Records for this task:
┌────────

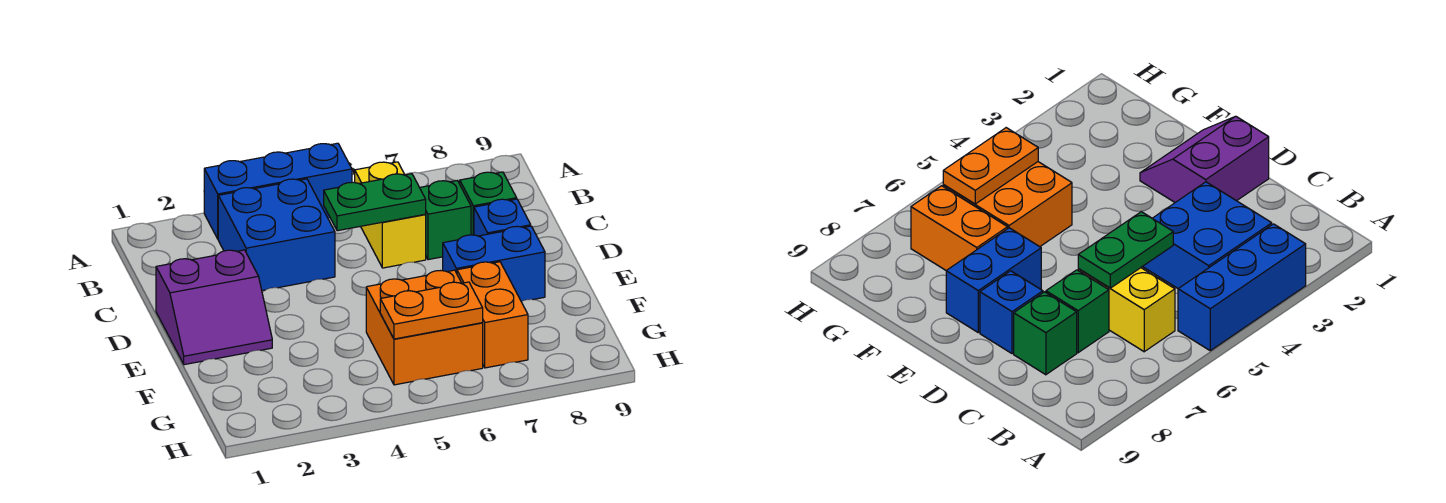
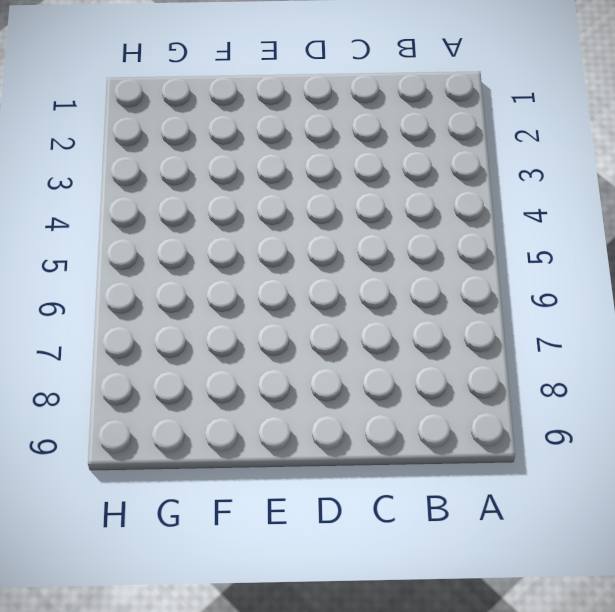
none -> blue brick A3:A5 level 1
none -> blue brick B3:C4 level 1
none -> yellow brick B6:C6 level 1

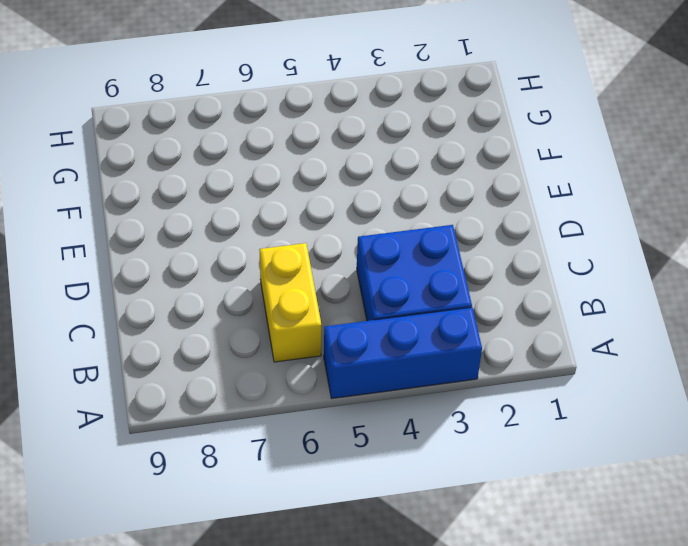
none -> green brick C7 level 1
none -> green brick C8 level 1
none -> purple slope D1:E2 level 1 top D

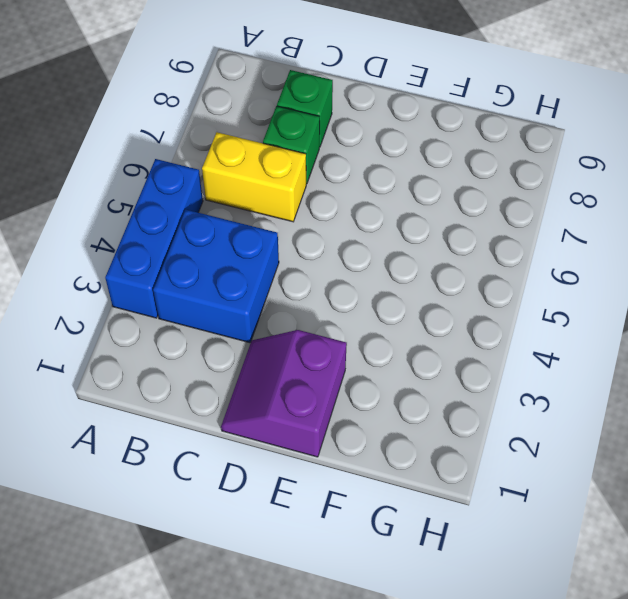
purple slope D1:E2 level 1 top E -> purple slope D1:E2 level 1 top D
none -> blue brick D8 level 1
none -> blue brick E7:E8 level 1
none -> orange brick F5:G6 level 1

└────────

What the task asks: Would you retype every line shown above exactly, leaving the pictures aside?

Solution to this problem:
none -> blue brick A3:A5 level 1
none -> blue brick B3:C4 level 1
none -> yellow brick B6:C6 level 1

none -> green brick C7 level 1
none -> green brick C8 level 1
none -> purple slope D1:E2 level 1 top D

purple slope D1:E2 level 1 top E -> purple slope D1:E2 level 1 top D
none -> blue brick D8 level 1
none -> blue brick E7:E8 level 1
none -> orange brick F5:G6 level 1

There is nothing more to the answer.